* **BRIEF**:
Retype each line below precisely and omit all images.

#### RECORDS SHOWN

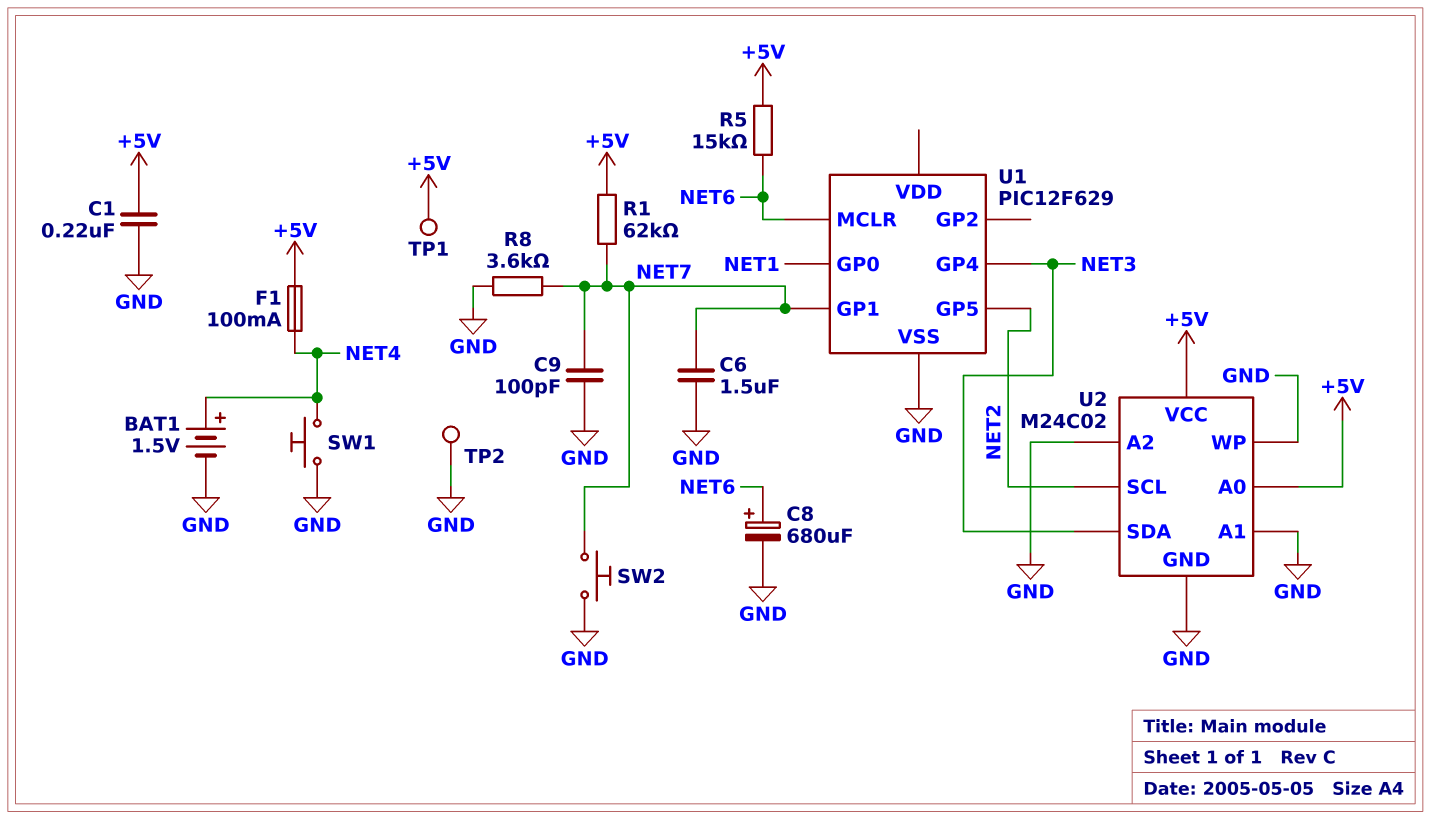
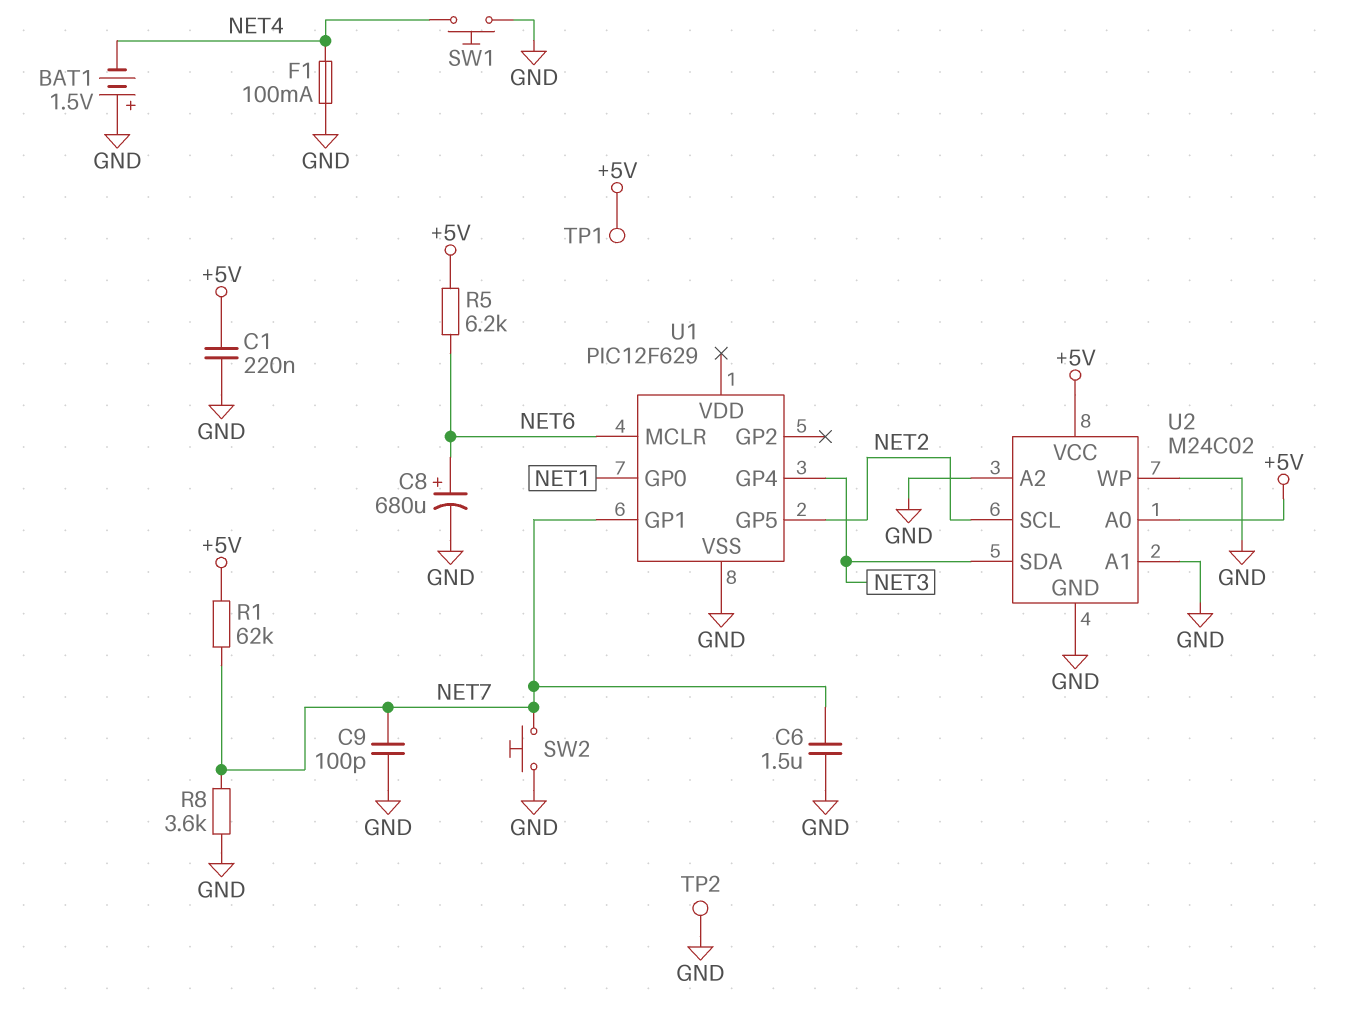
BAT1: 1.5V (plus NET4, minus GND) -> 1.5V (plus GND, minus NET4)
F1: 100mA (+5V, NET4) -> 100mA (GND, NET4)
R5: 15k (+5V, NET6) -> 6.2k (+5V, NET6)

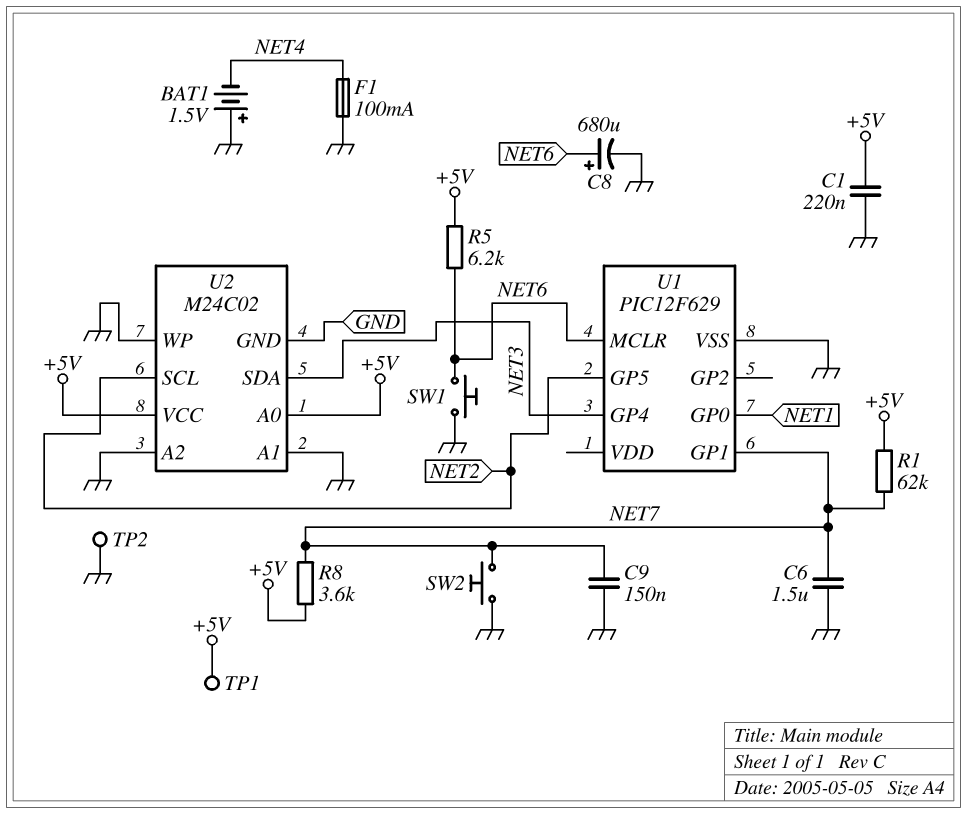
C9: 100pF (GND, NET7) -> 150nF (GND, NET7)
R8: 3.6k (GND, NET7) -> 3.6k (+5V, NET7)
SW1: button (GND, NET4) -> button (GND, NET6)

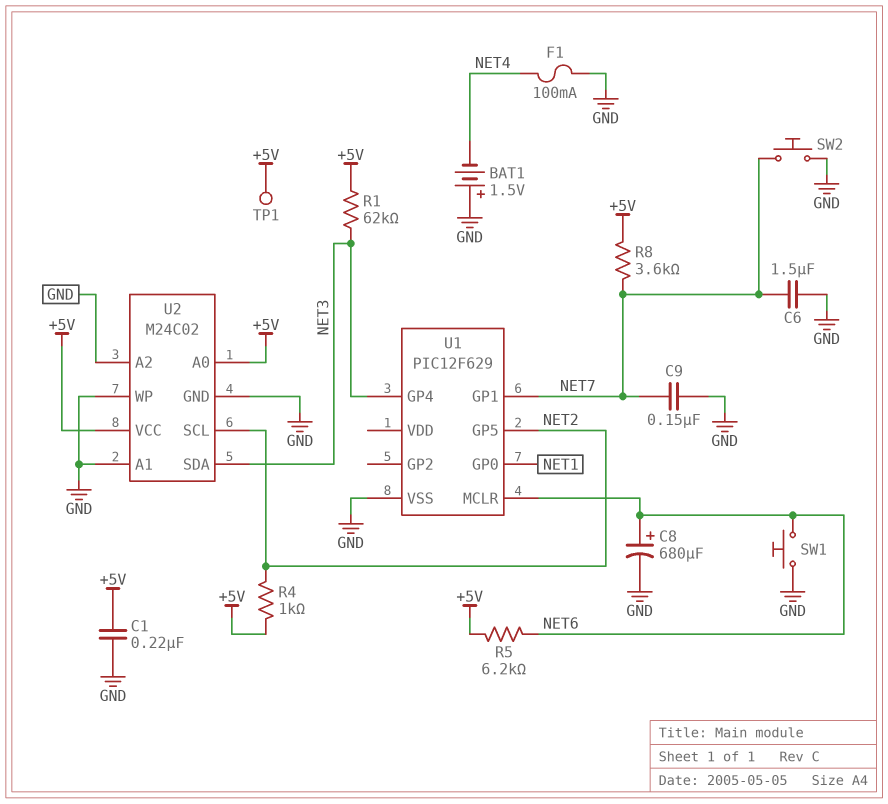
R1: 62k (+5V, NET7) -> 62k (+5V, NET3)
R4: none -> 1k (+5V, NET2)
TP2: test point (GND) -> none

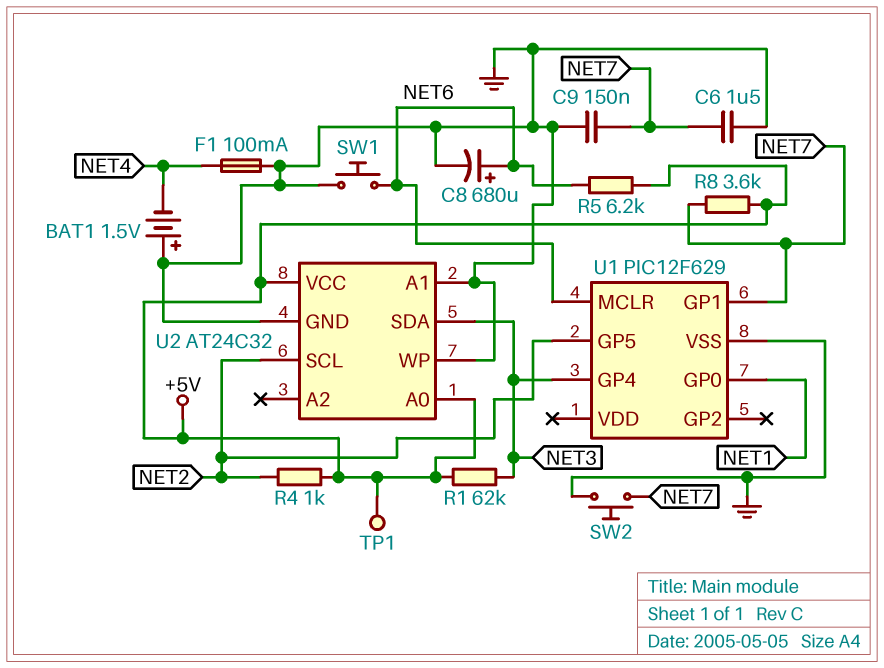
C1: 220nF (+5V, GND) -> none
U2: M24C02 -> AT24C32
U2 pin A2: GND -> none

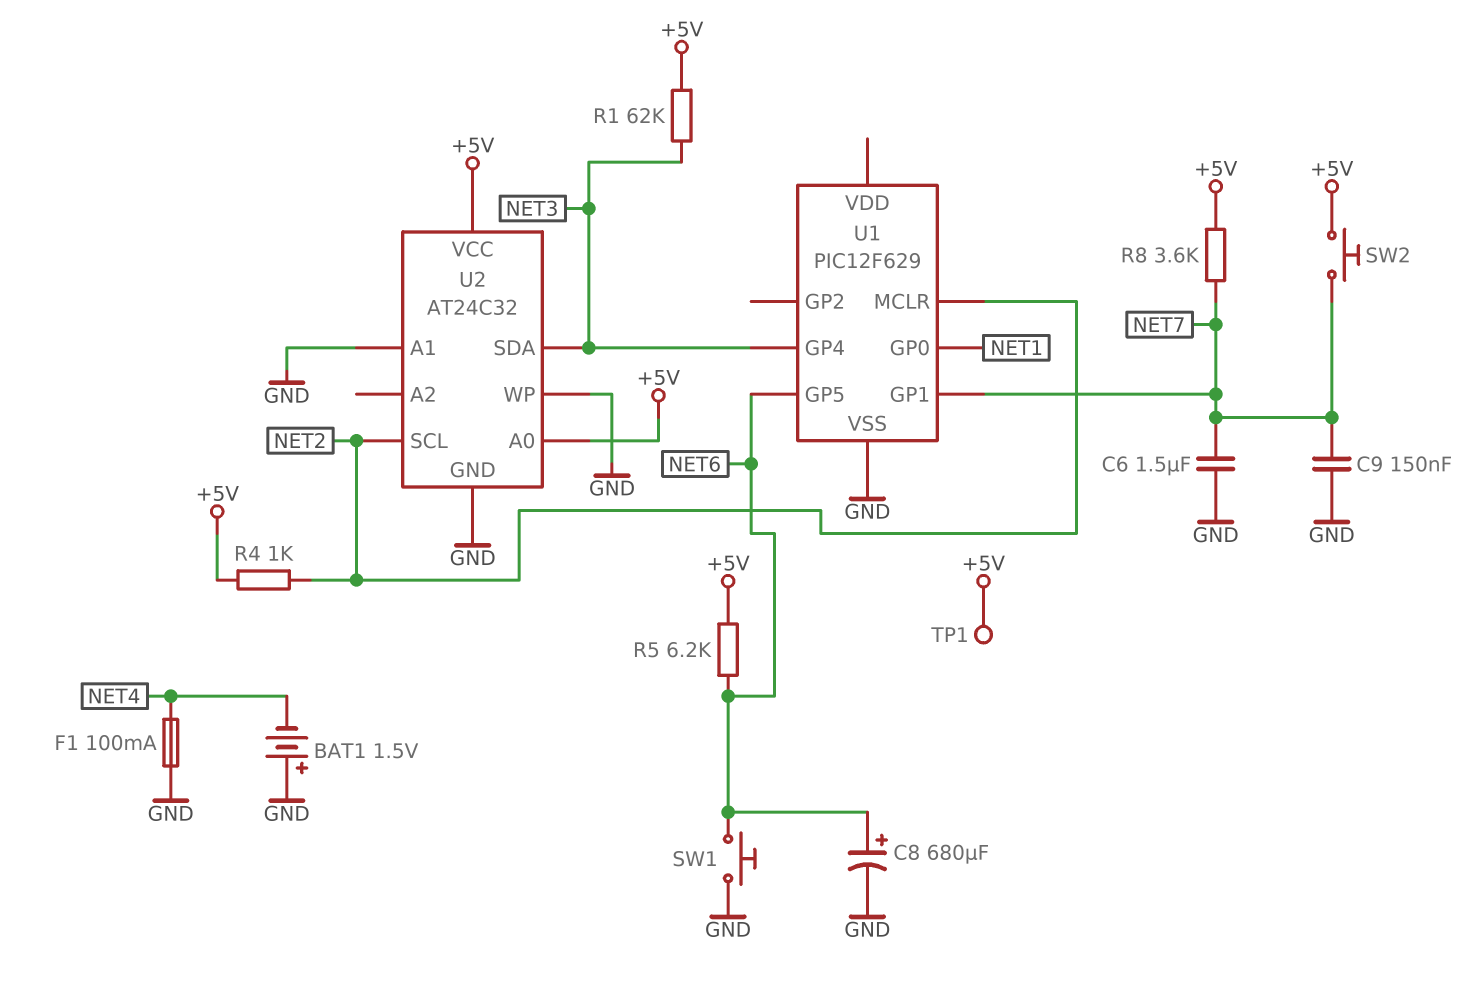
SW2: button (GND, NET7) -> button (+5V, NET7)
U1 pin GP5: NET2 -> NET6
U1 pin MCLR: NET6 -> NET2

########

* **EXERCISE SOLUTION**:
BAT1: 1.5V (plus NET4, minus GND) -> 1.5V (plus GND, minus NET4)
F1: 100mA (+5V, NET4) -> 100mA (GND, NET4)
R5: 15k (+5V, NET6) -> 6.2k (+5V, NET6)

C9: 100pF (GND, NET7) -> 150nF (GND, NET7)
R8: 3.6k (GND, NET7) -> 3.6k (+5V, NET7)
SW1: button (GND, NET4) -> button (GND, NET6)

R1: 62k (+5V, NET7) -> 62k (+5V, NET3)
R4: none -> 1k (+5V, NET2)
TP2: test point (GND) -> none

C1: 220nF (+5V, GND) -> none
U2: M24C02 -> AT24C32
U2 pin A2: GND -> none

SW2: button (GND, NET7) -> button (+5V, NET7)
U1 pin GP5: NET2 -> NET6
U1 pin MCLR: NET6 -> NET2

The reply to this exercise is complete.